__EXTRACTED MATERIAL__.
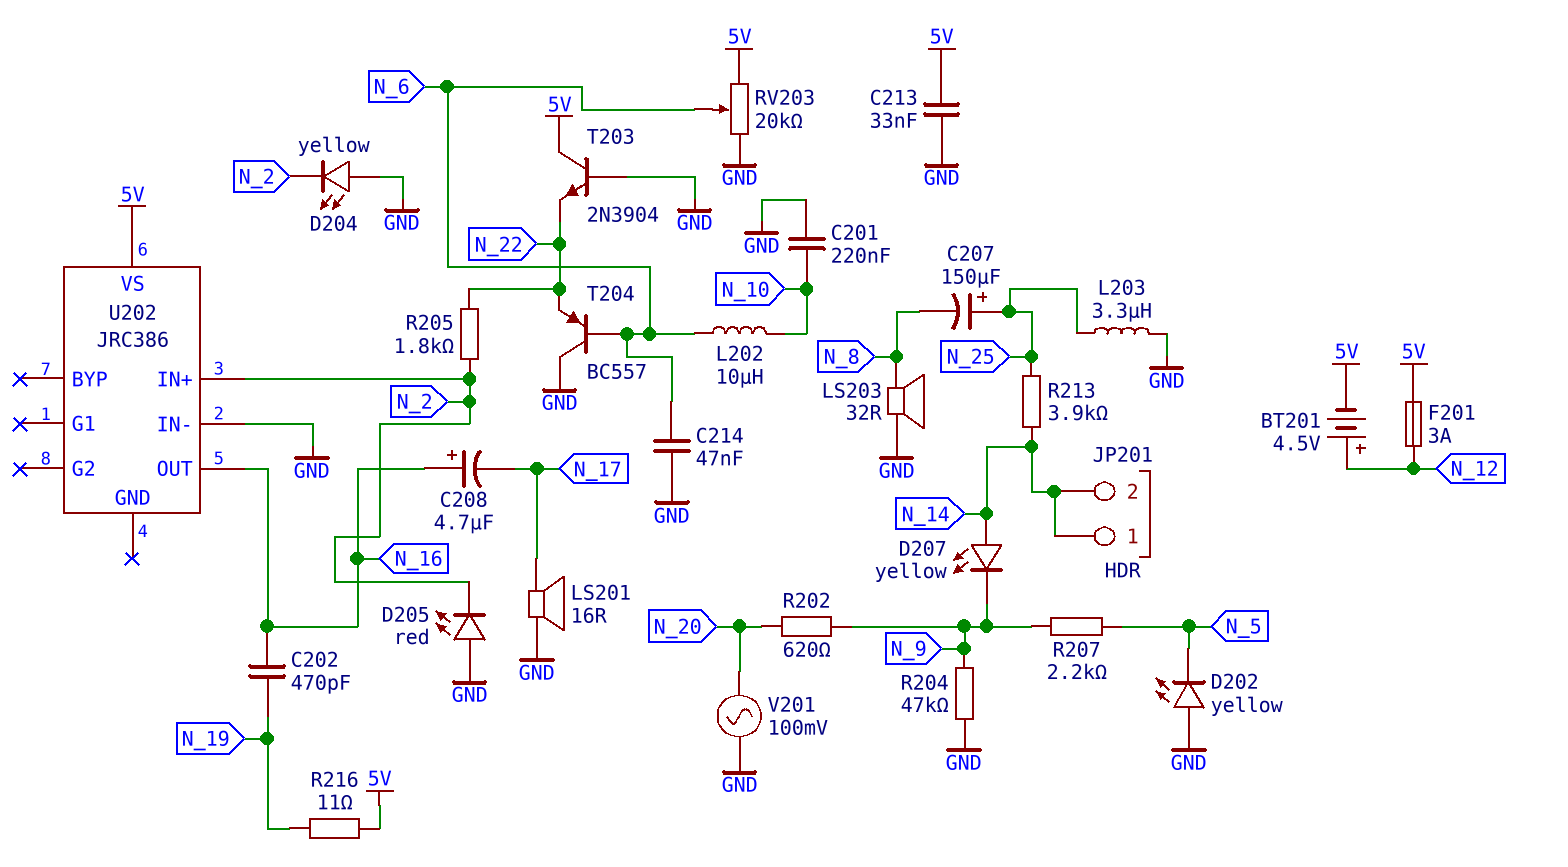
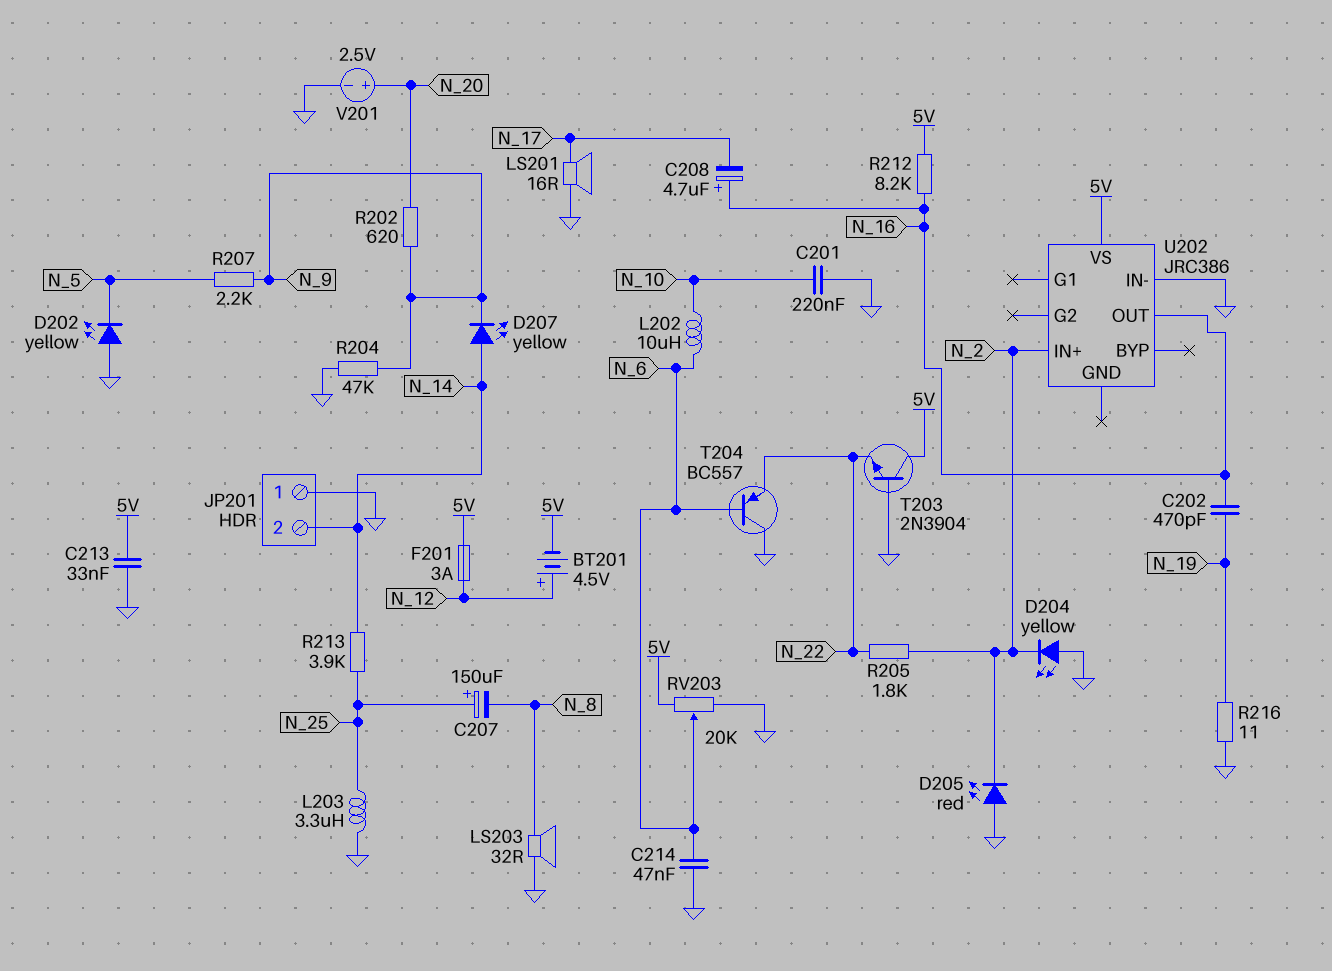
JP201 pin 1: N_14 -> GND
R212: none -> 8.2k (5V, N_16)
R216: 11 (5V, N_19) -> 11 (GND, N_19)
V201: AC 100mV (GND, N_20) -> 2.5V (plus N_20, minus GND)

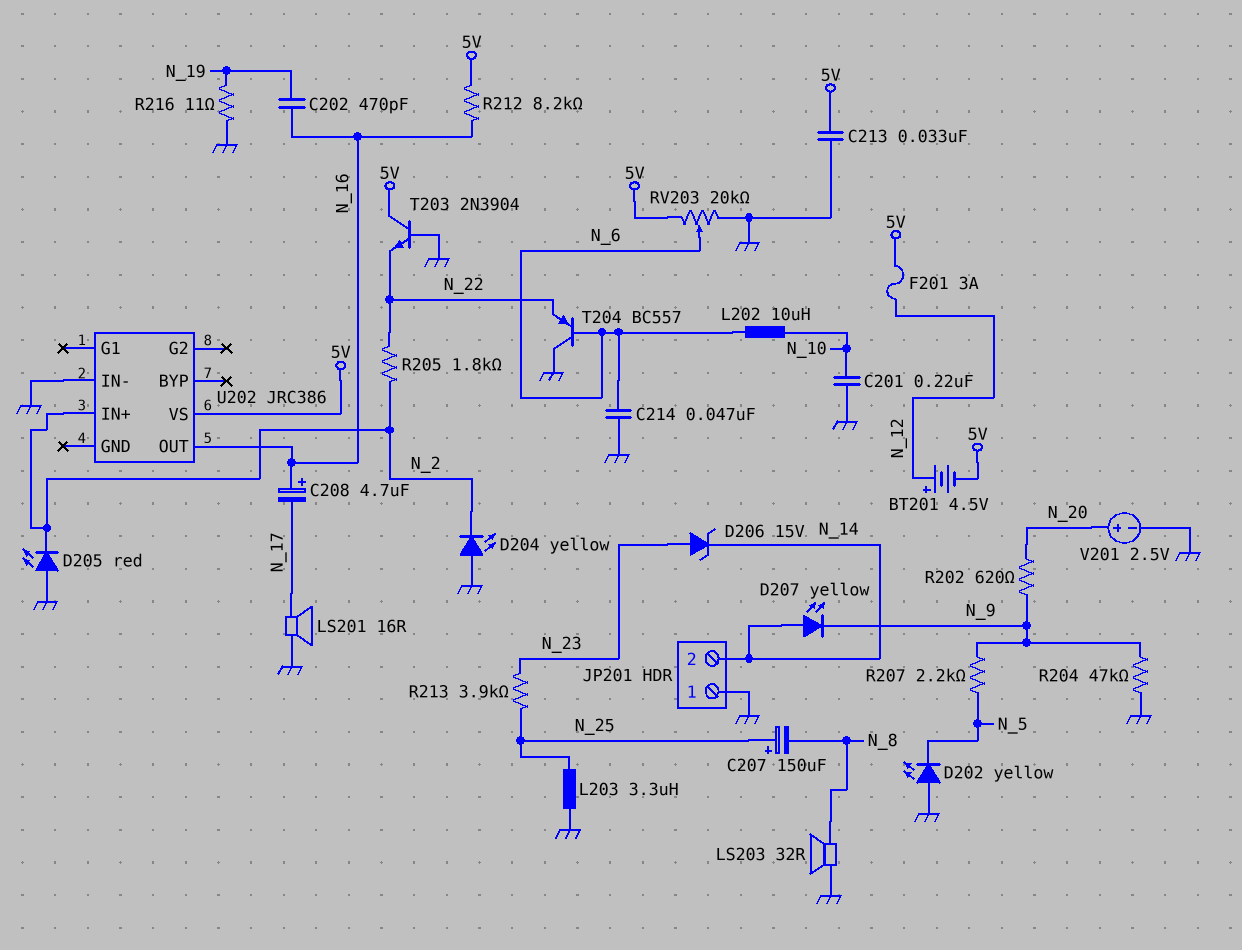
D206: none -> zener 15V (A N_23, K N_14)
R213: 3.9k (N_14, N_25) -> 3.9k (N_23, N_25)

__INSTRUCTIONS TO FOLLOW__. Return all entries preceding this task exactly as they stand, leaving any picture out.

__PROBLEM SOLUTION__.
JP201 pin 1: N_14 -> GND
R212: none -> 8.2k (5V, N_16)
R216: 11 (5V, N_19) -> 11 (GND, N_19)
V201: AC 100mV (GND, N_20) -> 2.5V (plus N_20, minus GND)

D206: none -> zener 15V (A N_23, K N_14)
R213: 3.9k (N_14, N_25) -> 3.9k (N_23, N_25)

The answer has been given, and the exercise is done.